§ **Work request**: Report the number of lines in these entries that contain "none". Write only the number.

§ **Supplied material**:

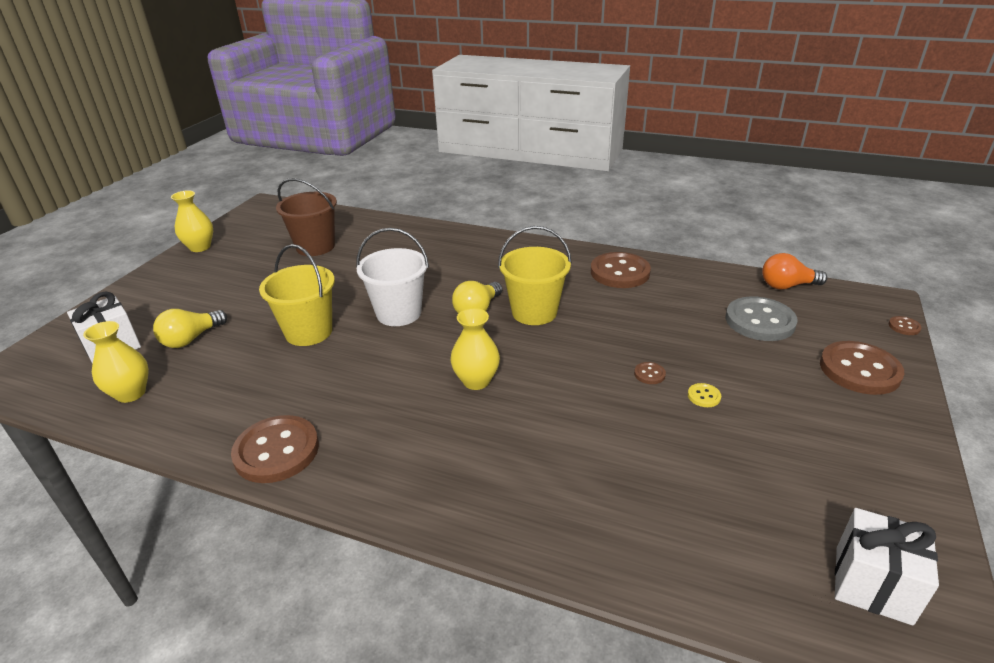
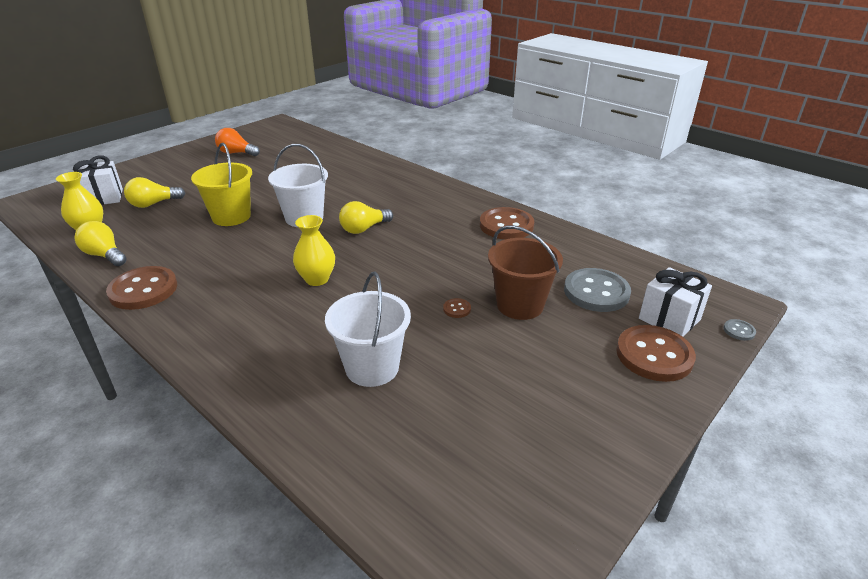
camera: 20 degrees right, 0 degrees up
(183, 421) = (105, 255): none -> yellow light bulb
(200, 247) = (210, 144): yellow vase -> none
(315, 247) = (287, 158): brown bucket -> brown bucket (520, 305)
(534, 312) = (406, 240): yellow bucket -> none
(622, 463) = (372, 367): none -> white bucket
(704, 396) = (487, 338): yellow button -> none
(787, 286) = (652, 269): orange light bulb -> orange light bulb (236, 153)
(872, 584) = (493, 523): white gift -> white gift (669, 319)
(904, 327) = (739, 331): brown button -> grey button

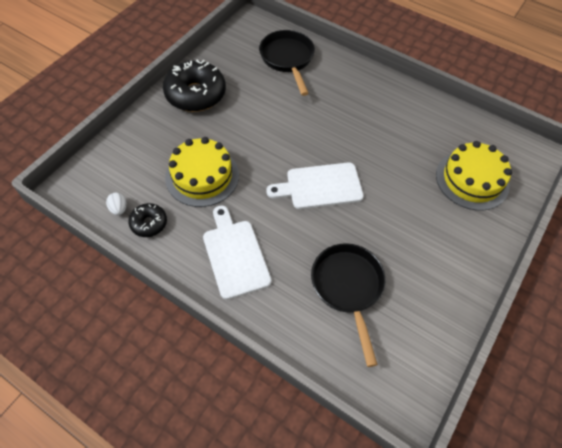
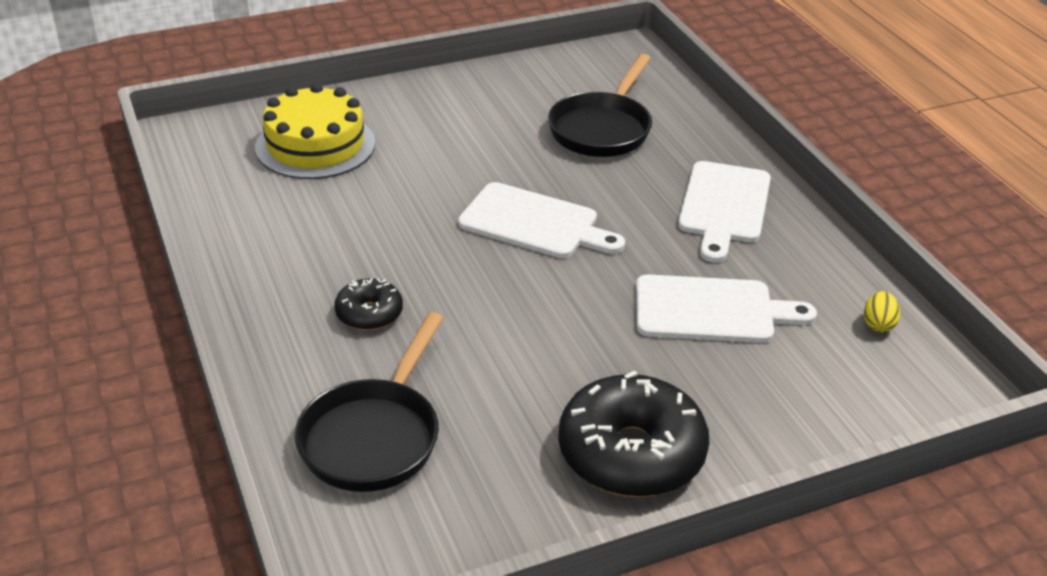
camera: 145 degrees left, 20 degrees down
(119, 209) = (878, 324): white egg -> yellow egg
(149, 223) = (834, 287): black donut -> black donut (369, 313)
(202, 176) = (711, 310): yellow cake -> white cutting board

§ **Solution to the problem**: 5